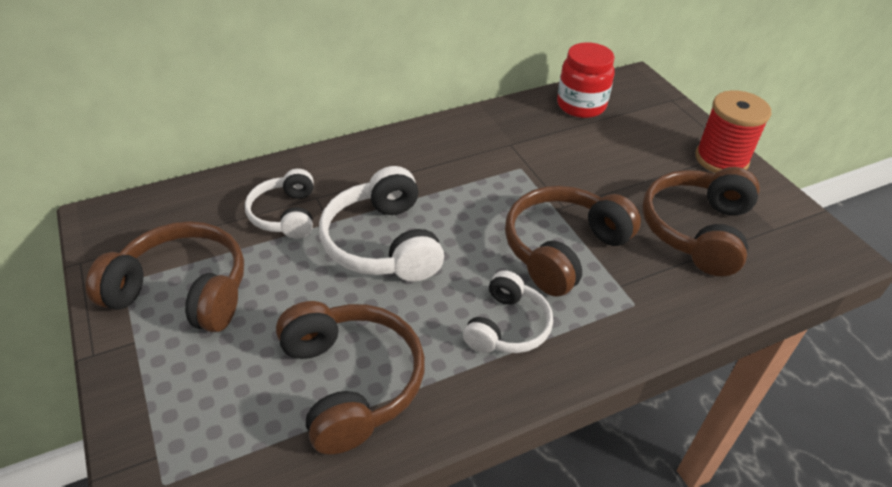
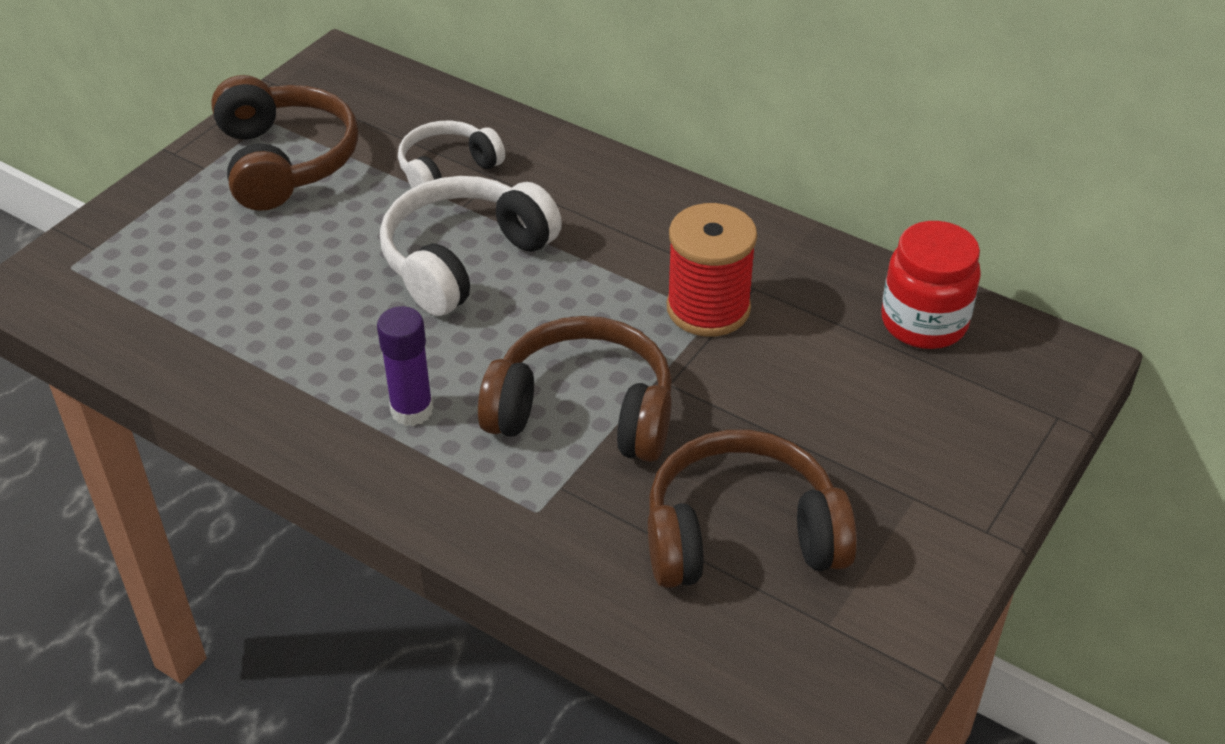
camera: 60 degrees right, 0 degrees up
(351, 382) = (251, 326): brown headphones -> none
(507, 326) = (412, 410): white headphones -> purple glue stick
(721, 159) = (949, 519): red spool -> red spool (708, 308)

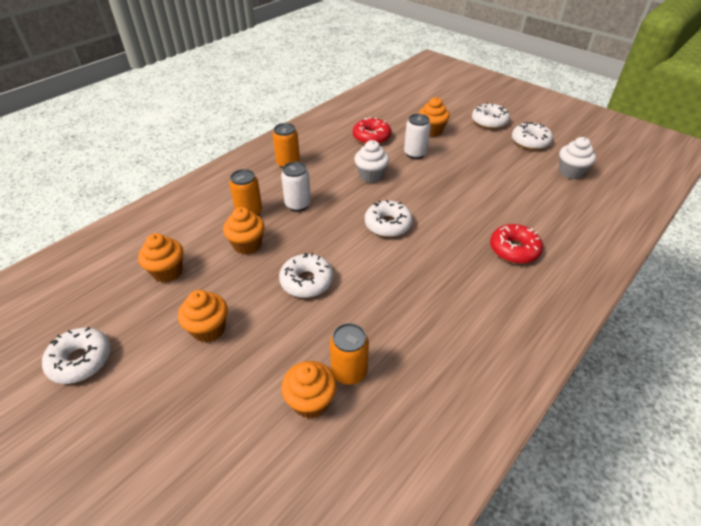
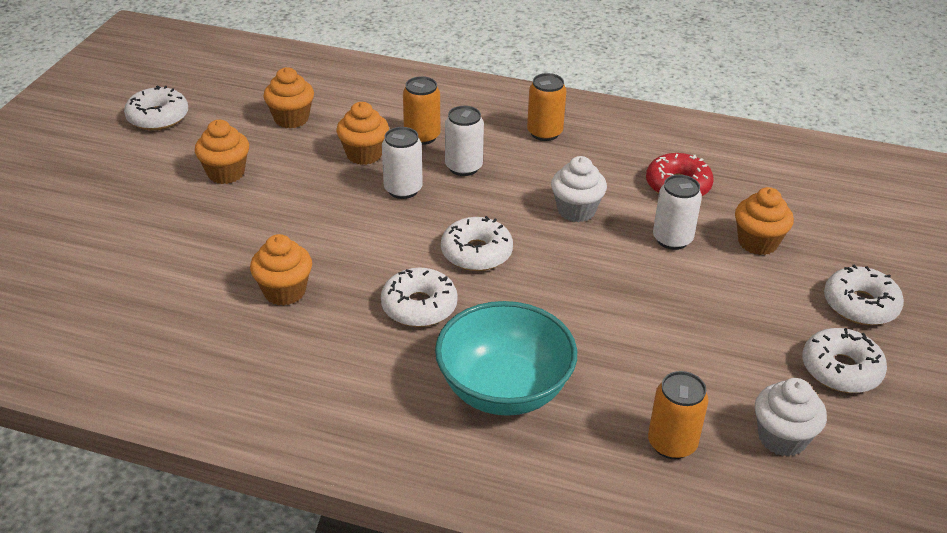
camera: 65 degrees right, 5 degrees down
(302, 237) = (403, 189): none -> white can
(306, 281) = (329, 215): white donut -> white donut (419, 306)
(310, 401) = (162, 268): orange cupcake -> orange cupcake (284, 291)
(349, 371) = (210, 284): orange can -> orange can (672, 443)
(514, 249) = (504, 390): red donut -> turquoise bowl

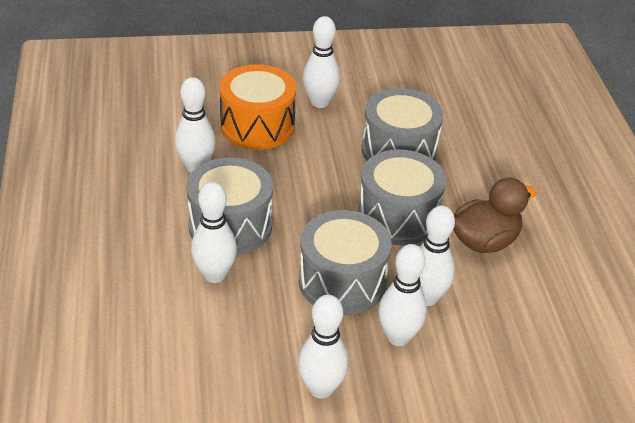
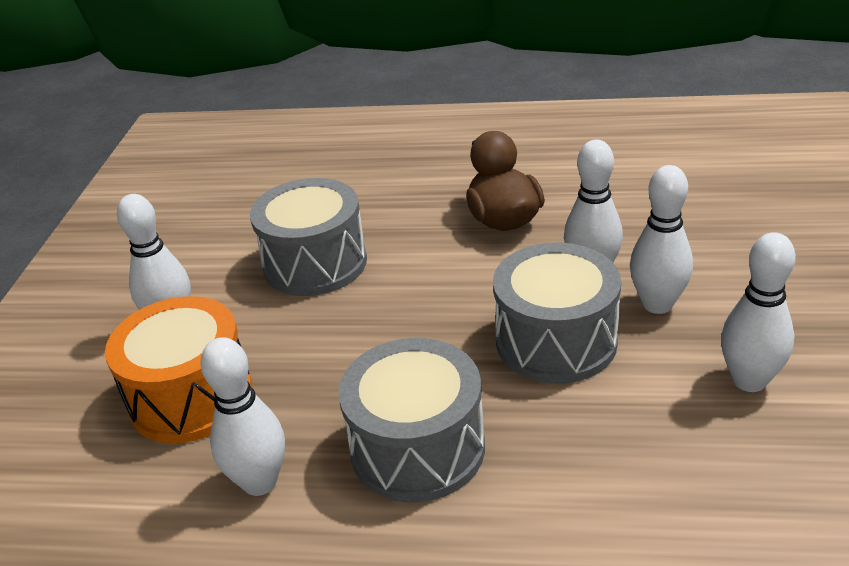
camera: 70 degrees left, 5 degrees down
(214, 275) = (524, 475): white bowling pin -> none
(398, 216) = (442, 279): grey drum -> none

#####

● **Work to complete**:
In your copy, include no pictures, but reproduce all records exactly.

● **Exercise response**:
camera: 60 degrees right, 0 degrees up
(351, 382) = (251, 326): brown headphones -> none
(507, 326) = (412, 410): white headphones -> purple glue stick
(721, 159) = (949, 519): red spool -> red spool (708, 308)

camera: 65 degrees right, 5 degrees down
(302, 237) = (403, 189): none -> white can
(306, 281) = (329, 215): white donut -> white donut (419, 306)
(310, 401) = (162, 268): orange cupcake -> orange cupcake (284, 291)
(349, 371) = (210, 284): orange can -> orange can (672, 443)
(514, 249) = (504, 390): red donut -> turquoise bowl

camera: 70 degrees left, 5 degrees down
(214, 275) = (524, 475): white bowling pin -> none
(398, 216) = (442, 279): grey drum -> none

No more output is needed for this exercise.